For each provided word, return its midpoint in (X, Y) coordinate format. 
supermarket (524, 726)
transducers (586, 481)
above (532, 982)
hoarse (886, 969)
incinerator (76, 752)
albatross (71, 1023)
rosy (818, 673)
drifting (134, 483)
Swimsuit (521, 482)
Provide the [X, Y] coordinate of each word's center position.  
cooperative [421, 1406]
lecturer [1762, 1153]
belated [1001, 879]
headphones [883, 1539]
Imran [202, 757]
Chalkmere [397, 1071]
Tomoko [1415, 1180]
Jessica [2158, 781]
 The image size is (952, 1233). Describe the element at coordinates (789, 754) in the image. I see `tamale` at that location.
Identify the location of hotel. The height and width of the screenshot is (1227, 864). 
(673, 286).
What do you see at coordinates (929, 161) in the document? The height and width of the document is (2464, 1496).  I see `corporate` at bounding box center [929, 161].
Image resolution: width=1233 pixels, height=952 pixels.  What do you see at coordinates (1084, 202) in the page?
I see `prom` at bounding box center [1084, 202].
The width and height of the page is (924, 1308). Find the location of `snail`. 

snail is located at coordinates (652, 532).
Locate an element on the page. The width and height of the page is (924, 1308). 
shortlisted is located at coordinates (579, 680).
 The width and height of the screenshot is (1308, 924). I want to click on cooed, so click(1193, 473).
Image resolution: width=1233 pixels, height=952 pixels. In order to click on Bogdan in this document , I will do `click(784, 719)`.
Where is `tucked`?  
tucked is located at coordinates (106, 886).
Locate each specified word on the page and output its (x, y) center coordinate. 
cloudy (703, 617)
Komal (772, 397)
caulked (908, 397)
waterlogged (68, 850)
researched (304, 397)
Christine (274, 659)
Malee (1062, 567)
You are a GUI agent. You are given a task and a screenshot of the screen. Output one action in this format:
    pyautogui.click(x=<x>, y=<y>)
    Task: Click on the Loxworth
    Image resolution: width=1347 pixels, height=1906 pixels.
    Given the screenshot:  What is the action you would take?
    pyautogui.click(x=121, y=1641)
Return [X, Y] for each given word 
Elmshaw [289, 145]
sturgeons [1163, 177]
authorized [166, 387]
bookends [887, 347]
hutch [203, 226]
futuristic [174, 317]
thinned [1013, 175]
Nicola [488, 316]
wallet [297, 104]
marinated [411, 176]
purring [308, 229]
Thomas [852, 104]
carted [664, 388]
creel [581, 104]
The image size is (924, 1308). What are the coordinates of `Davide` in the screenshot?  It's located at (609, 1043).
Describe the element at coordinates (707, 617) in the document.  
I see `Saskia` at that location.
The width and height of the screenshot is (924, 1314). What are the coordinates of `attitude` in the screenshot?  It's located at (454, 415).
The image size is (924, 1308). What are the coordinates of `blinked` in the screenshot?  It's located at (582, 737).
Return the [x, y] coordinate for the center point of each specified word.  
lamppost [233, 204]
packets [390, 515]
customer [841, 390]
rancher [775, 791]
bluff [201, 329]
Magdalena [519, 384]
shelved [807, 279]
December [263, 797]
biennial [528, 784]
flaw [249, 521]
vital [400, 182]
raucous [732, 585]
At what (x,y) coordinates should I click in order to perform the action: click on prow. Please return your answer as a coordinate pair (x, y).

• TO DO: Reproduce the stretch of material from the line containing "Imran [202, 757]" through the line containing "cloudy (703, 617)", with "hotel" renamed to "motel" and everything else unchanged.

• WRITTEN SOLUTION:
Imran [202, 757]
Chalkmere [397, 1071]
Tomoko [1415, 1180]
Jessica [2158, 781]
 The image size is (952, 1233). Describe the element at coordinates (789, 754) in the image. I see `tamale` at that location.
Identify the location of motel. The height and width of the screenshot is (1227, 864). 
(673, 286).
What do you see at coordinates (929, 161) in the document? The height and width of the document is (2464, 1496).  I see `corporate` at bounding box center [929, 161].
Image resolution: width=1233 pixels, height=952 pixels.  What do you see at coordinates (1084, 202) in the page?
I see `prom` at bounding box center [1084, 202].
The width and height of the page is (924, 1308). Find the location of `snail`. 

snail is located at coordinates (652, 532).
Locate an element on the page. The width and height of the page is (924, 1308). 
shortlisted is located at coordinates (579, 680).
 The width and height of the screenshot is (1308, 924). I want to click on cooed, so click(1193, 473).
Image resolution: width=1233 pixels, height=952 pixels. In order to click on Bogdan in this document , I will do `click(784, 719)`.
Where is `tucked`?  
tucked is located at coordinates (106, 886).
Locate each specified word on the page and output its (x, y) center coordinate. 
cloudy (703, 617)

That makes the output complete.